__EXERCISE DIRECTIONS__
Every record below is to be copied exactly, with its images omitted.

__RECORD SET__
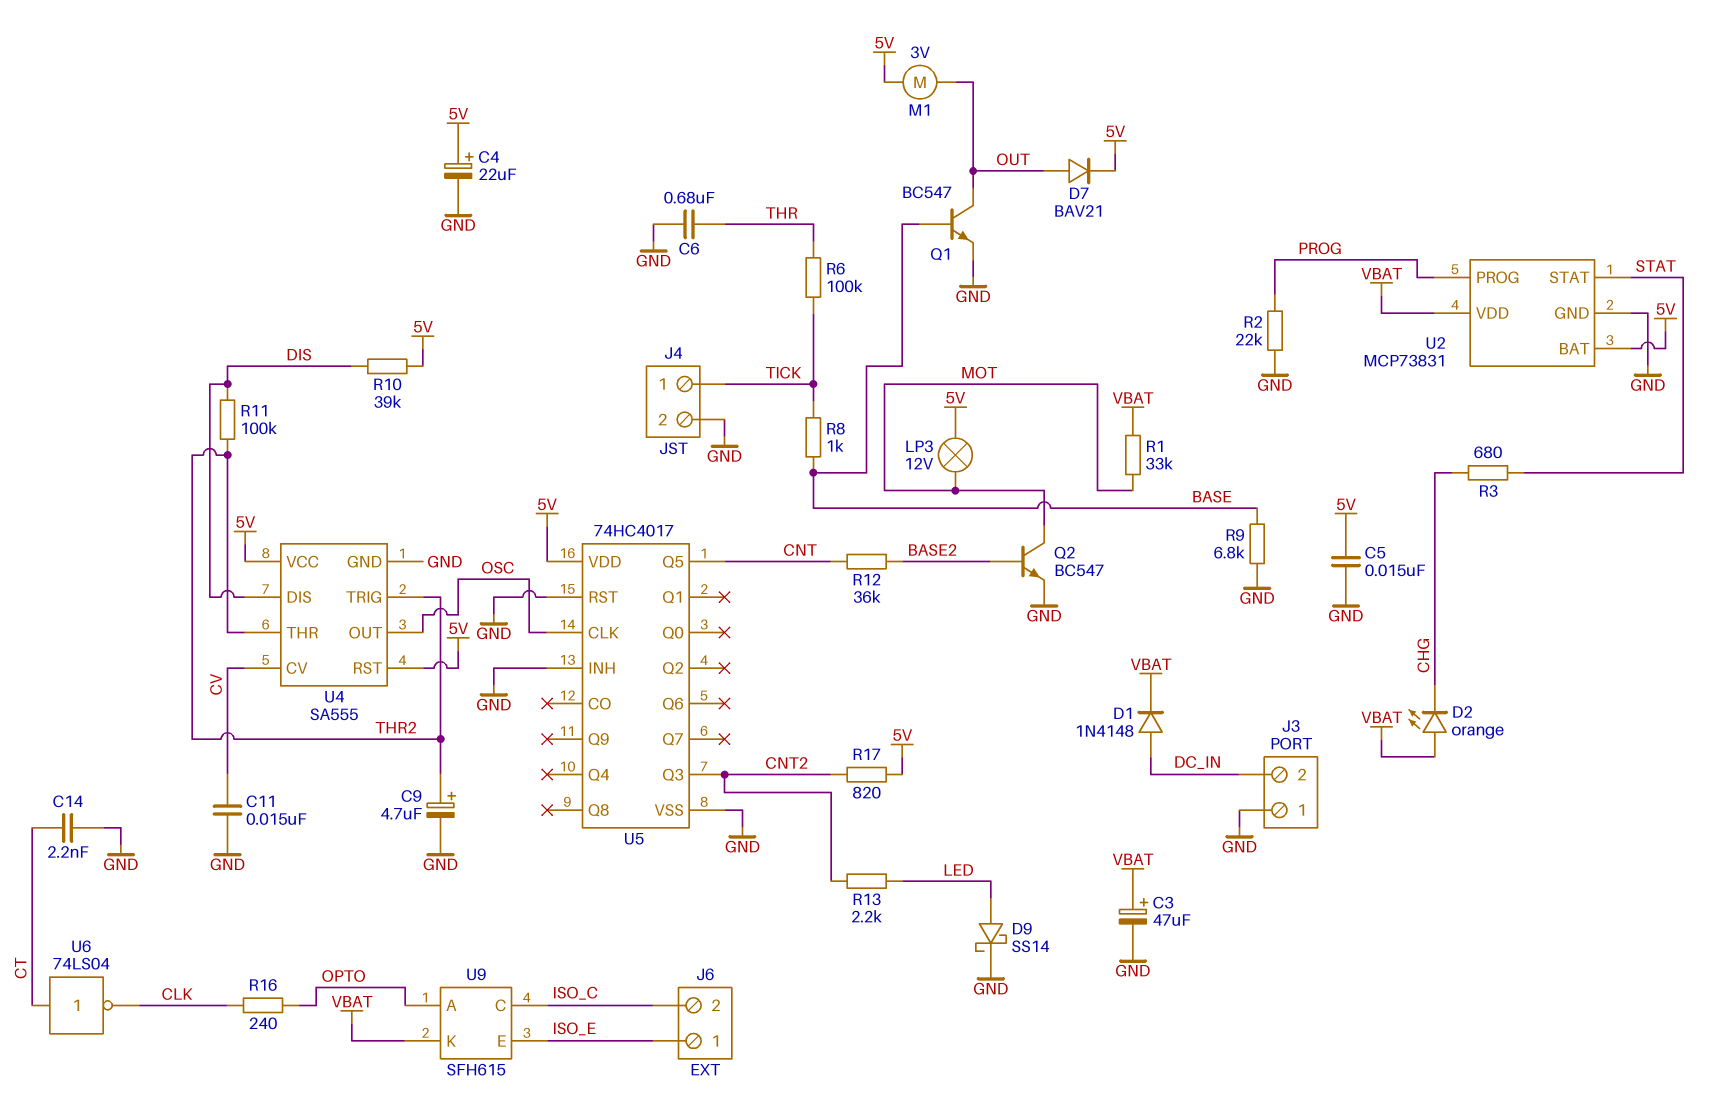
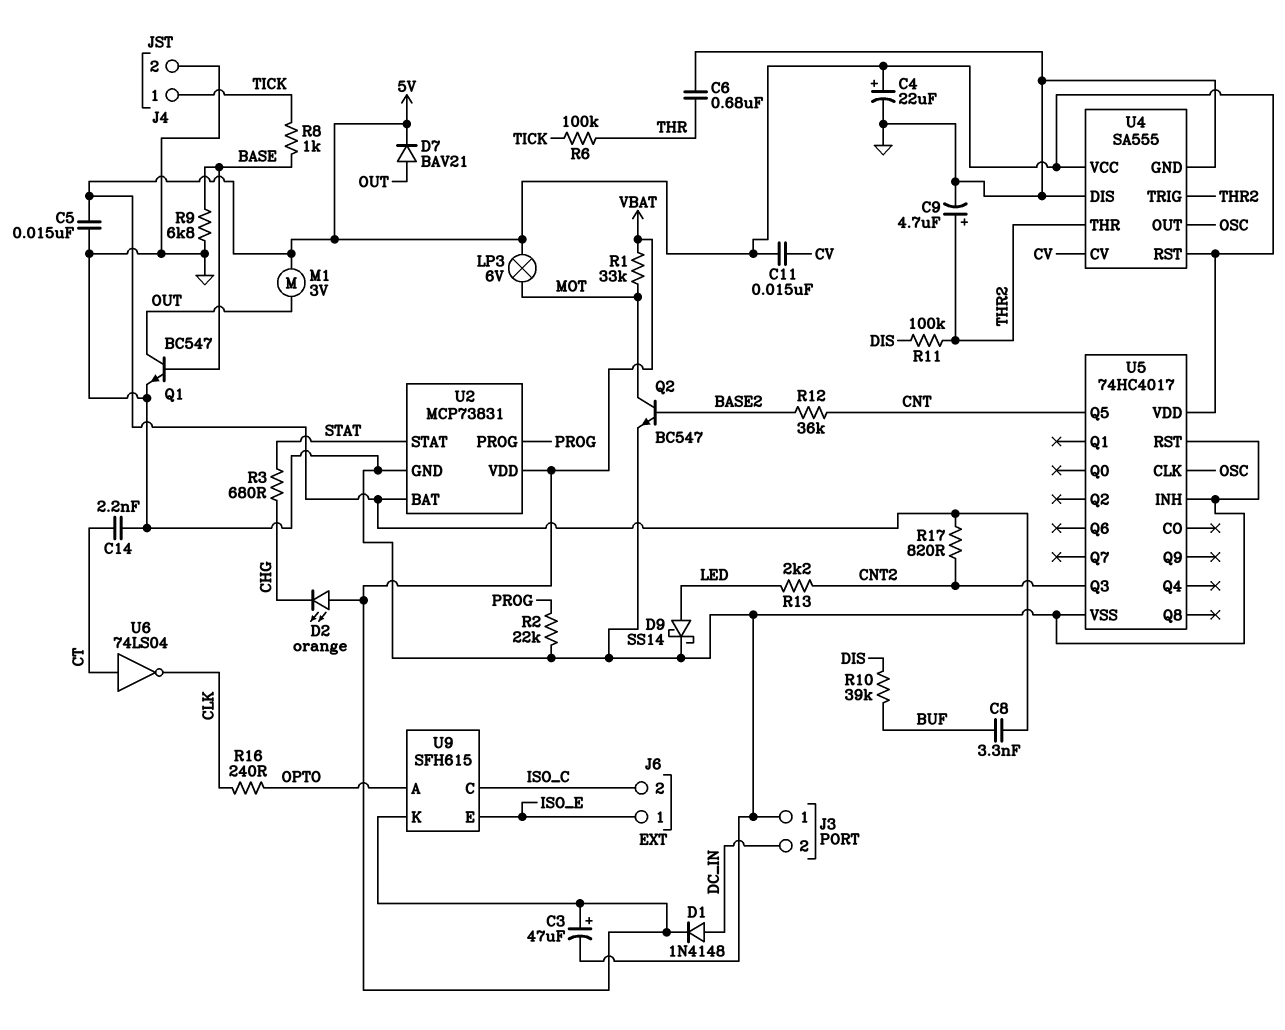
C8: none -> 3.3nF (5V, BUF)
C11: 15nF (CV, GND) -> 15nF (5V, CV)
LP3: lamp 12V (5V, MOT) -> lamp 6V (5V, MOT)
R10: 39k (5V, DIS) -> 39k (BUF, DIS)
U4 pin DIS: DIS -> GND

__RESULT OF THIS TASK__
C8: none -> 3.3nF (5V, BUF)
C11: 15nF (CV, GND) -> 15nF (5V, CV)
LP3: lamp 12V (5V, MOT) -> lamp 6V (5V, MOT)
R10: 39k (5V, DIS) -> 39k (BUF, DIS)
U4 pin DIS: DIS -> GND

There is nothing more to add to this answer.